# YOUR ASSIGNMENT
Look through the records below and collect all lines that hold the string "cyan".

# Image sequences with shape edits
┄┄┄┄┄┄┄┄┄┄

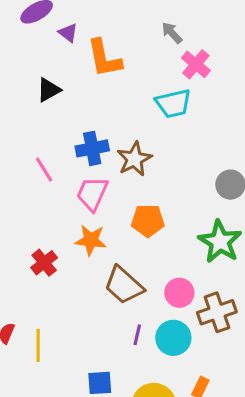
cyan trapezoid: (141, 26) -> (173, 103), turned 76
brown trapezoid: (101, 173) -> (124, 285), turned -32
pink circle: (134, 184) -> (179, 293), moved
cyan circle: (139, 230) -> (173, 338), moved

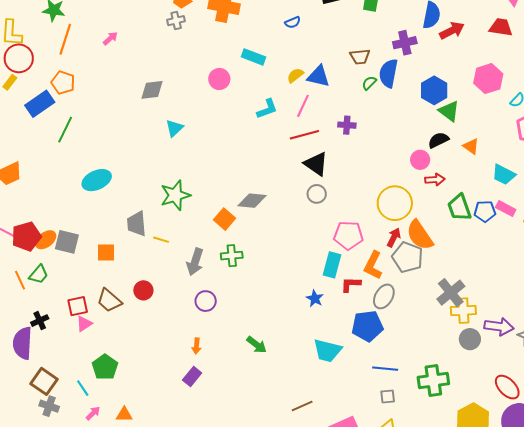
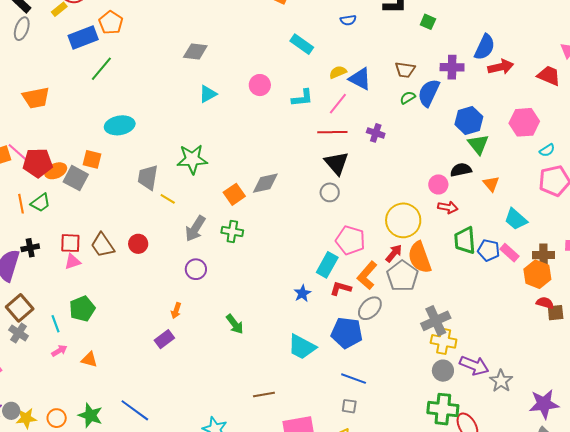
pink circle: (219, 79) -> (260, 85), moved
gray diamond: (252, 201) -> (265, 183), turned -32
orange square: (106, 253) -> (92, 159), moved
green cross: (433, 380) -> (443, 409), moved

┄┄┄┄┄┄┄┄┄┄

# RESULT OF THIS TASK
cyan trapezoid: (141, 26) -> (173, 103), turned 76
cyan circle: (139, 230) -> (173, 338), moved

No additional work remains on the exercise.